*** Records for the exercise Section Begins ***
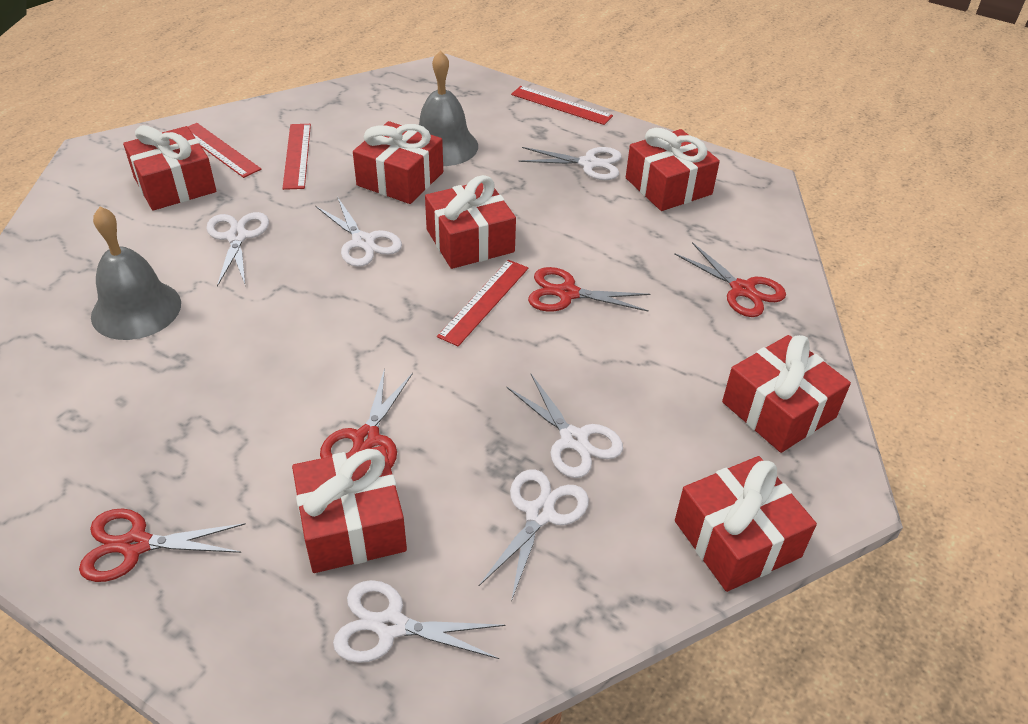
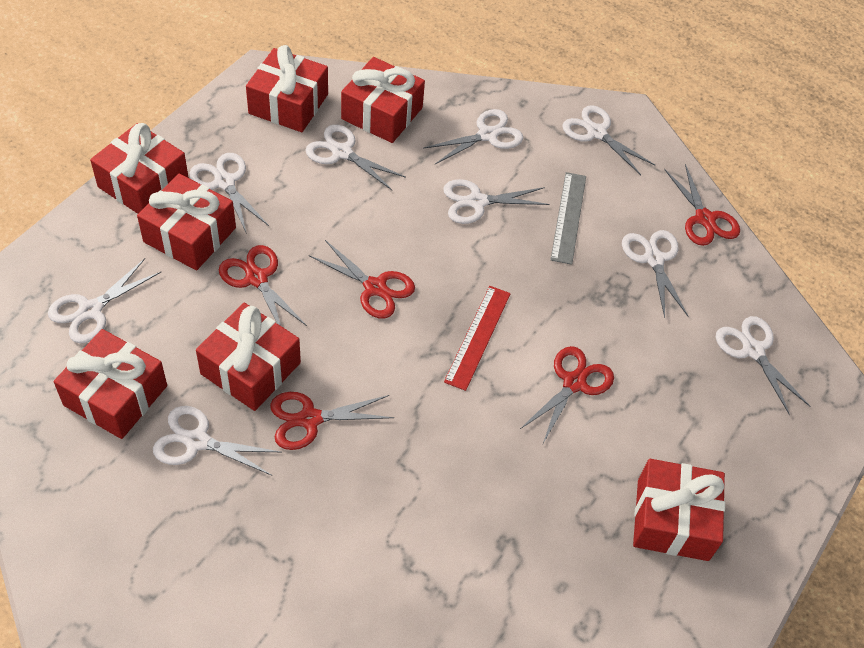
grey bell: 2 -> 0
grey ruler: 0 -> 1
red ruler: 4 -> 1
red scissors: 4 -> 5
white scissors: 6 -> 9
*** Records for the exercise Section Ends ***
§ **Assignment**:
Transcribe all of the data above exactly; no picture belongs in the copy.

§ **Your response**:
grey bell: 2 -> 0
grey ruler: 0 -> 1
red ruler: 4 -> 1
red scissors: 4 -> 5
white scissors: 6 -> 9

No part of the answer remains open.